** INPUT DATA follows **

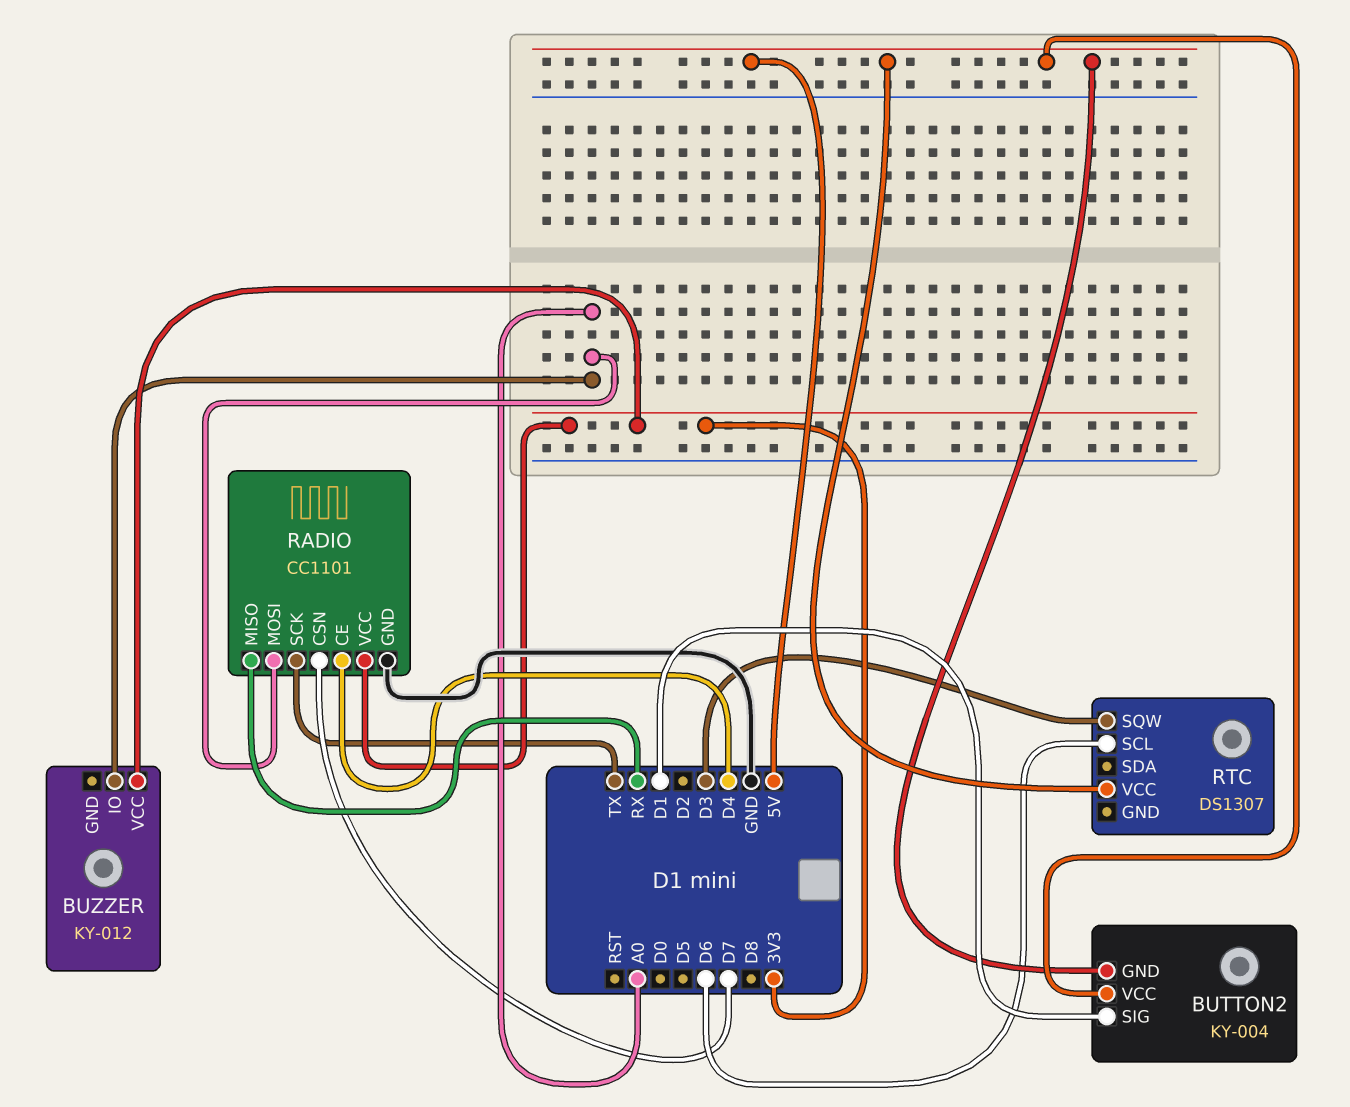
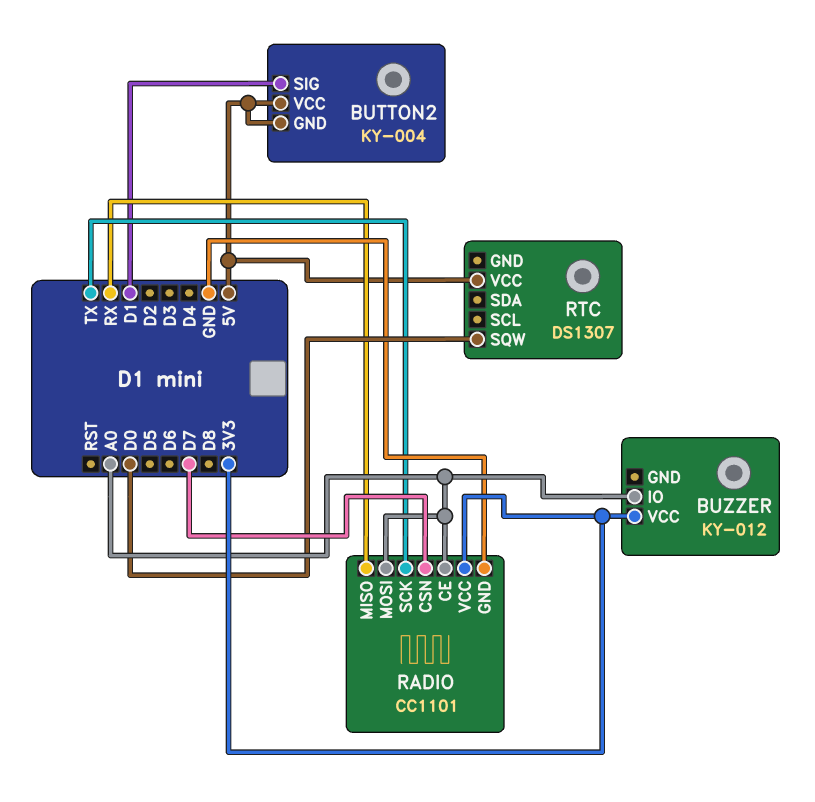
RADIO pin CE: D4 -> A0
RTC pin SCL: D6 -> none
RTC pin SQW: D3 -> D0

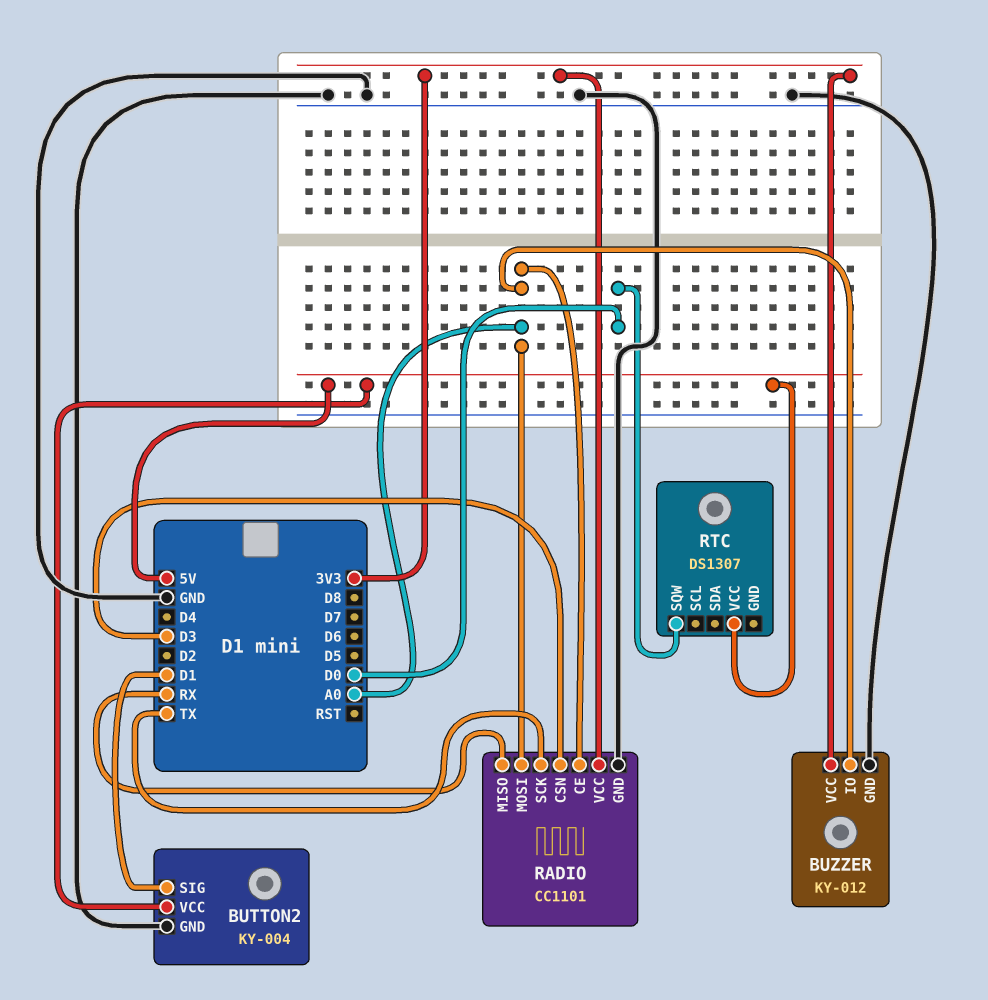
BUTTON2 pin GND: 5V -> GND
BUZZER pin GND: none -> GND
RADIO pin CSN: D7 -> D3

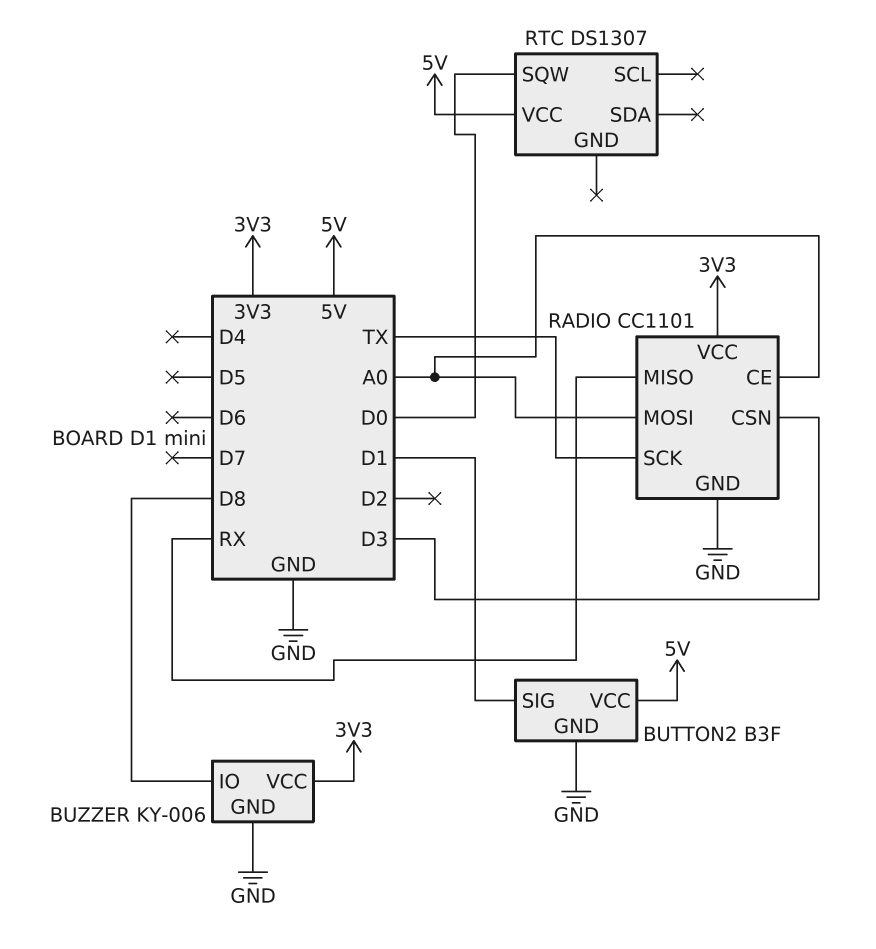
BUTTON2: KY-004 -> B3F
BUZZER: KY-012 -> KY-006
BUZZER pin IO: A0 -> D8

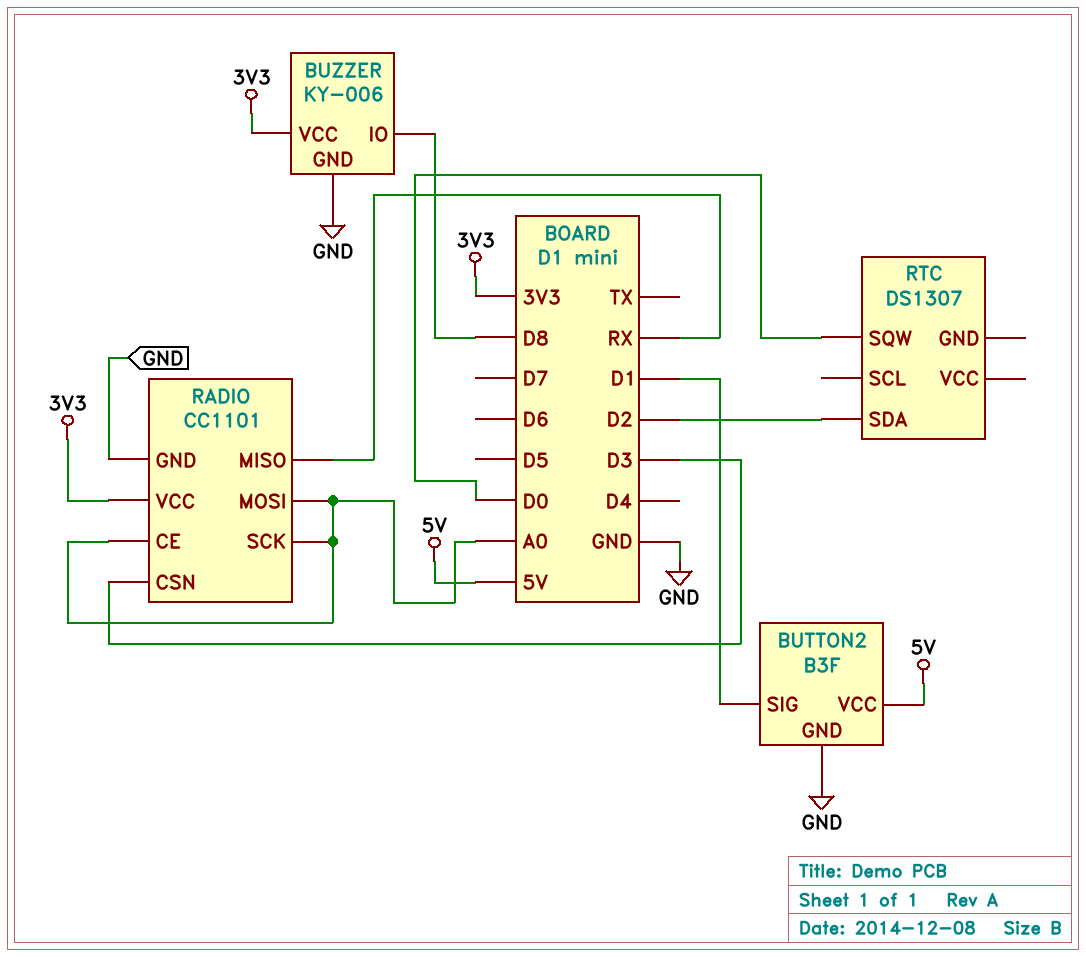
RADIO pin SCK: TX -> A0
RTC pin SDA: none -> D2
RTC pin VCC: 5V -> none

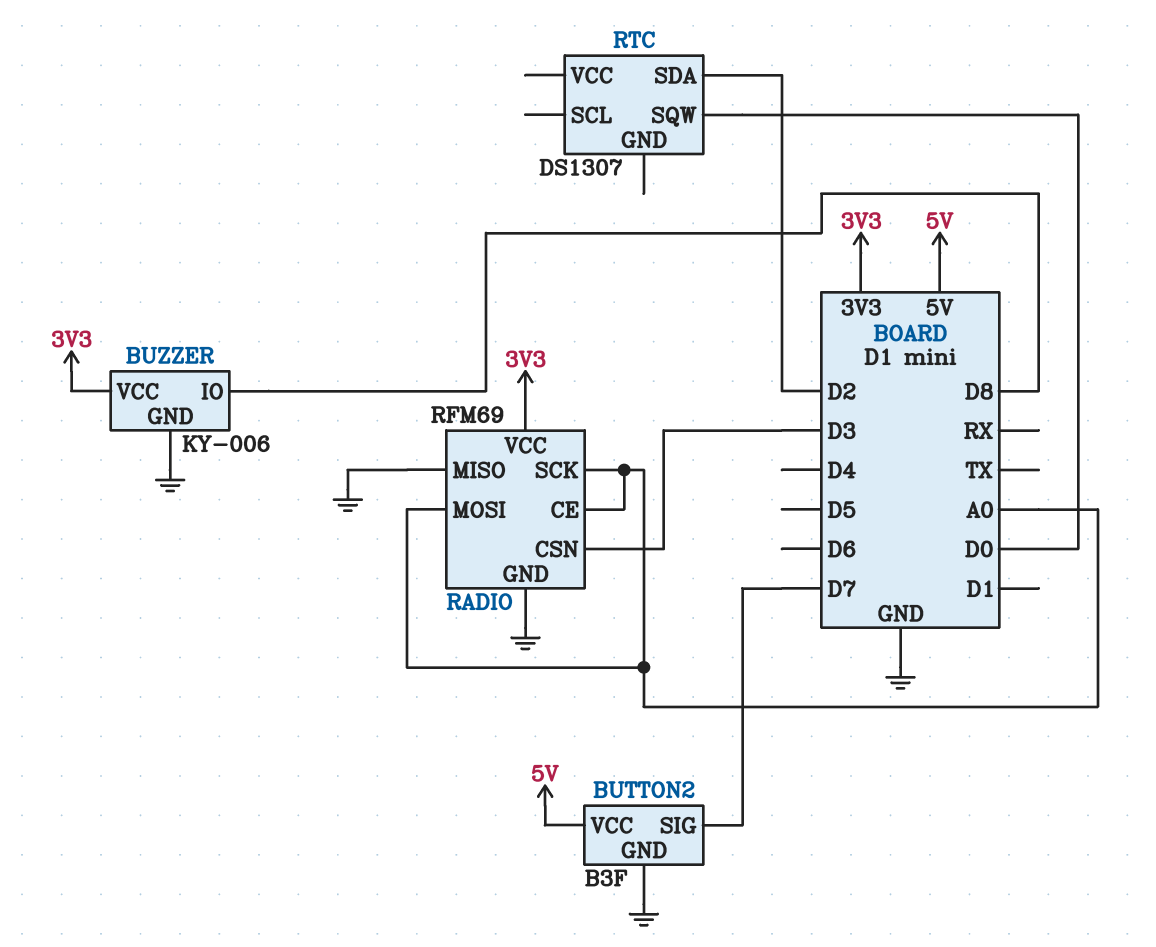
BUTTON2 pin SIG: D1 -> D7
RADIO: CC1101 -> RFM69
RADIO pin MISO: RX -> GND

** End of INPUT DATA **

- ACTIVITY:
Extract, verbatim and alone, the lines from the line that contains "BUZZER pin GND: none -> GND" to the last line of the records, inclusive; drop any picture.

- ANSWER TO THIS EXERCISE:
BUZZER pin GND: none -> GND
RADIO pin CSN: D7 -> D3

BUTTON2: KY-004 -> B3F
BUZZER: KY-012 -> KY-006
BUZZER pin IO: A0 -> D8

RADIO pin SCK: TX -> A0
RTC pin SDA: none -> D2
RTC pin VCC: 5V -> none

BUTTON2 pin SIG: D1 -> D7
RADIO: CC1101 -> RFM69
RADIO pin MISO: RX -> GND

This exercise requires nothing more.